**TASK DETAILS:** Among the entries below, find the lines with the word "RESET" and copy them.
*** Opening RECORDS FOR THIS TASK ***
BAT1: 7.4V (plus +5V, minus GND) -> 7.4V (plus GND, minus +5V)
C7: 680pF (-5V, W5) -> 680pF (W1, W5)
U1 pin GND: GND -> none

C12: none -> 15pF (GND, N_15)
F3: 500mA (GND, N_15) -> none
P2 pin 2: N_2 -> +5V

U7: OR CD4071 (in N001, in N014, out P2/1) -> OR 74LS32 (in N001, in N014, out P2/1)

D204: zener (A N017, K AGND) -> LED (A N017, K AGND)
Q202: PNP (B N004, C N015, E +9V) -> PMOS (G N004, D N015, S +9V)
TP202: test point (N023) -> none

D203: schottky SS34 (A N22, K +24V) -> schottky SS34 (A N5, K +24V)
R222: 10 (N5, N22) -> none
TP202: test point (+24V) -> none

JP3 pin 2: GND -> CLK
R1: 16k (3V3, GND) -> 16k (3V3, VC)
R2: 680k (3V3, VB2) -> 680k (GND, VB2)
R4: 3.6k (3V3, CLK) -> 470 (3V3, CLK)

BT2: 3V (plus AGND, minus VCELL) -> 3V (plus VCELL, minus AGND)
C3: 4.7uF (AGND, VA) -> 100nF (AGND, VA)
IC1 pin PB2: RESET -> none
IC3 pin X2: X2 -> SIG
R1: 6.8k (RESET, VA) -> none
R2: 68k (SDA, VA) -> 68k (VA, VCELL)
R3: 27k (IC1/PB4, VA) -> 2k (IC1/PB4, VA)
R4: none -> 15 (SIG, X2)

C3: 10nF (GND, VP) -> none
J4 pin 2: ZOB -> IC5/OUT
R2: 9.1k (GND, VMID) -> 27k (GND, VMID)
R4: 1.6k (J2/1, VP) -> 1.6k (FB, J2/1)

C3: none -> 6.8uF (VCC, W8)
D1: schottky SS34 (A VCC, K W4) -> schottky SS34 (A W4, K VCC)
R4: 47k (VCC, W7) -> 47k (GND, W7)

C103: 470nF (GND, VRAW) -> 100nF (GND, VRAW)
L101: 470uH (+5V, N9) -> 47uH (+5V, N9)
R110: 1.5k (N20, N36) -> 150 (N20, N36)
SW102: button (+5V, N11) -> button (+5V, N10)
*** Closing RECORDS FOR THIS TASK ***
**SOLUTION BELOW:**
IC1 pin PB2: RESET -> none
R1: 6.8k (RESET, VA) -> none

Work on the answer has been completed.